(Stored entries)
········

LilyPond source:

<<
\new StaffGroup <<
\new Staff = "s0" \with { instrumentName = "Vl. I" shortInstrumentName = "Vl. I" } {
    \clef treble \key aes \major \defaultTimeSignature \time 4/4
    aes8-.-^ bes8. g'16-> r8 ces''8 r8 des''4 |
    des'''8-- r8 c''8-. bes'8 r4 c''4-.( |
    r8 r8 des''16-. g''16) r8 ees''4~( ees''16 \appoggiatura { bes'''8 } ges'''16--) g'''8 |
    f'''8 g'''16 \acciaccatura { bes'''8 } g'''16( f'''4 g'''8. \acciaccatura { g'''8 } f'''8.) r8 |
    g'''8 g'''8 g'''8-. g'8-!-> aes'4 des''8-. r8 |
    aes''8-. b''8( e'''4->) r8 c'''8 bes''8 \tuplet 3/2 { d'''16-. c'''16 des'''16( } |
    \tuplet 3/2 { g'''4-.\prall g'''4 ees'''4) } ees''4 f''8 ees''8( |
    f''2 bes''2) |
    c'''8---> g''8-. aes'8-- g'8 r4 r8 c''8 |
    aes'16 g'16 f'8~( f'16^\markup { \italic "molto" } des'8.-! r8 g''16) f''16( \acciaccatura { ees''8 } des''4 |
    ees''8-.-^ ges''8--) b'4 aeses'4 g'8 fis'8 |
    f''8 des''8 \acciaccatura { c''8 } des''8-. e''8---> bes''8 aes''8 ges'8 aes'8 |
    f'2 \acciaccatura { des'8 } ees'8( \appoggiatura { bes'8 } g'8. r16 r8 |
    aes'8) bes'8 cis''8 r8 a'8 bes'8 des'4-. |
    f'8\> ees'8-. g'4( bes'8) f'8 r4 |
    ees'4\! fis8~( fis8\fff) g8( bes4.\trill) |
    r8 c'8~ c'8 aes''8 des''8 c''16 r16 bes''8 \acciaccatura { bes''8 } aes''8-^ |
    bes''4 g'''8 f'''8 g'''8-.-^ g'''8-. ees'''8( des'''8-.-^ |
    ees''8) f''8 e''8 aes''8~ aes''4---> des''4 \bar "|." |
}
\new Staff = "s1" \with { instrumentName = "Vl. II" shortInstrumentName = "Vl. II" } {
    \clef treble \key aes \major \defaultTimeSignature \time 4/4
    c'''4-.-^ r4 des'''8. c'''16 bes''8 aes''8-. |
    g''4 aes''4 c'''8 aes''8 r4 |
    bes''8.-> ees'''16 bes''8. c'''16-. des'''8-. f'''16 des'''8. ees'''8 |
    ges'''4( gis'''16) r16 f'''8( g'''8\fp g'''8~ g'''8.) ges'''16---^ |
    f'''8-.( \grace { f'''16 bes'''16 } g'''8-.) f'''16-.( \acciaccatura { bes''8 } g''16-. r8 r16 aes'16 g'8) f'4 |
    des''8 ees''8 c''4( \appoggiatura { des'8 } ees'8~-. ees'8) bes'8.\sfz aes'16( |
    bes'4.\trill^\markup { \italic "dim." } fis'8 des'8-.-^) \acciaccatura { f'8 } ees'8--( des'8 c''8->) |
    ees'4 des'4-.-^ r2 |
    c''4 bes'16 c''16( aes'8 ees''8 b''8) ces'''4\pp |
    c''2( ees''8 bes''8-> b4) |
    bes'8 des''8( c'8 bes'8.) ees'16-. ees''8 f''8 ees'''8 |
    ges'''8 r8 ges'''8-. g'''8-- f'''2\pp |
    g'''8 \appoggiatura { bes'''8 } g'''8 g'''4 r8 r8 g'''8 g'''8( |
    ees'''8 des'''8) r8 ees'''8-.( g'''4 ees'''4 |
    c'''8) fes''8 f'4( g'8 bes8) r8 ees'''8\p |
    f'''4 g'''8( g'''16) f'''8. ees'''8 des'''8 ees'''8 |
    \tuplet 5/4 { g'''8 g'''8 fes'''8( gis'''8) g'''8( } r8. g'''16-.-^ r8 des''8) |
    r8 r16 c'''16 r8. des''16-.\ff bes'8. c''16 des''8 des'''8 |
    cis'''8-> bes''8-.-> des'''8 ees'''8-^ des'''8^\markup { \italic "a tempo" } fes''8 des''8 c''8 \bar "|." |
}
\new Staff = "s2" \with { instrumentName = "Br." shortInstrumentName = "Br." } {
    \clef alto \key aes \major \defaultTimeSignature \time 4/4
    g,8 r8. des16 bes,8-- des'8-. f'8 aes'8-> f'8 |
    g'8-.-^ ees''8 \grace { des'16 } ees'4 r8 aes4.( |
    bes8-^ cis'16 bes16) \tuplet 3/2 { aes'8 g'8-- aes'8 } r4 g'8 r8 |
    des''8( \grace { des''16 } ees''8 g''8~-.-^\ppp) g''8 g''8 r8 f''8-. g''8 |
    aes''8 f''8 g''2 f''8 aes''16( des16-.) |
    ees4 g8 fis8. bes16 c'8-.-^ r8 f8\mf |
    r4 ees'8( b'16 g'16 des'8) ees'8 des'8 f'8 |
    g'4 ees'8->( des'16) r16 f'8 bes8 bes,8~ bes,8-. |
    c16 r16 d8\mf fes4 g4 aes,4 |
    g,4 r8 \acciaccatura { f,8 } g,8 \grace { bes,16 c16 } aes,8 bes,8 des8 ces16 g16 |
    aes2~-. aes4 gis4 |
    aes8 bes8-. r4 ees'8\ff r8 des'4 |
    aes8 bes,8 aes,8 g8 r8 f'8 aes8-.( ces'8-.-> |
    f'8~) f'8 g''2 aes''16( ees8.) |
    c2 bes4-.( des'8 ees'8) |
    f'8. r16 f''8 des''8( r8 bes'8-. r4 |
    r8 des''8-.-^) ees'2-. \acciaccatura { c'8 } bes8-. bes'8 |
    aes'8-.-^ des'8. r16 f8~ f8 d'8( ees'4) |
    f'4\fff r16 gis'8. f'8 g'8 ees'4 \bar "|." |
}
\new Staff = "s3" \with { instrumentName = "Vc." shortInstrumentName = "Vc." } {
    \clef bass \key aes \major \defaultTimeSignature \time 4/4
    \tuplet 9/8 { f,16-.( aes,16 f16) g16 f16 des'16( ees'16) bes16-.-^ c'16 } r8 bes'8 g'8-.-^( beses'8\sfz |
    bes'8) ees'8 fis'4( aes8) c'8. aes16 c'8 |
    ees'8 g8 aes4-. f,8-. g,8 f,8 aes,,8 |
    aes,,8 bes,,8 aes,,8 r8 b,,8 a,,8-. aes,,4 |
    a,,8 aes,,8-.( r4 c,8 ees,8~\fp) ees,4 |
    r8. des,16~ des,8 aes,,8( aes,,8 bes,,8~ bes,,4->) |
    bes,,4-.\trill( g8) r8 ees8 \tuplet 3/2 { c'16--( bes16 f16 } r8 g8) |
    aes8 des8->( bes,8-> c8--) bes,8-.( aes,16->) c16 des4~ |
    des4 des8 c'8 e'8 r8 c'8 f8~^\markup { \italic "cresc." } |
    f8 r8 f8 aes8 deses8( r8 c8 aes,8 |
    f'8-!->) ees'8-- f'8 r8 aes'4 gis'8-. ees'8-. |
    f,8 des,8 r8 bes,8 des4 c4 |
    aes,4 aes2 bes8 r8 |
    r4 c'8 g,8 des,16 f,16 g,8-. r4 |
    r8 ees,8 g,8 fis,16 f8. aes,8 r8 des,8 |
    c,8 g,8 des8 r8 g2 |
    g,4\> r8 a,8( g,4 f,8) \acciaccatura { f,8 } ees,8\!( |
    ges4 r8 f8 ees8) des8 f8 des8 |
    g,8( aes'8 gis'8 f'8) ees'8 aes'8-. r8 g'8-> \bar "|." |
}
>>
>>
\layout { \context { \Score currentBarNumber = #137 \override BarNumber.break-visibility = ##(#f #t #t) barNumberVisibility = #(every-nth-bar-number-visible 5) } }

········

Identify each line in the records that contains the string "tuplet", and copy those lines. Matching is case-sensitive.

    aes''8-. b''8( e'''4->) r8 c'''8 bes''8 \tuplet 3/2 { d'''16-. c'''16 des'''16( } |
    \tuplet 3/2 { g'''4-.\prall g'''4 ees'''4) } ees''4 f''8 ees''8( |
    \tuplet 5/4 { g'''8 g'''8 fes'''8( gis'''8) g'''8( } r8. g'''16-.-^ r8 des''8) |
    bes8-^ cis'16 bes16) \tuplet 3/2 { aes'8 g'8-- aes'8 } r4 g'8 r8 |
    \tuplet 9/8 { f,16-.( aes,16 f16) g16 f16 des'16( ees'16) bes16-.-^ c'16 } r8 bes'8 g'8-.-^( beses'8\sfz |
    bes,,4-.\trill( g8) r8 ees8 \tuplet 3/2 { c'16--( bes16 f16 } r8 g8) |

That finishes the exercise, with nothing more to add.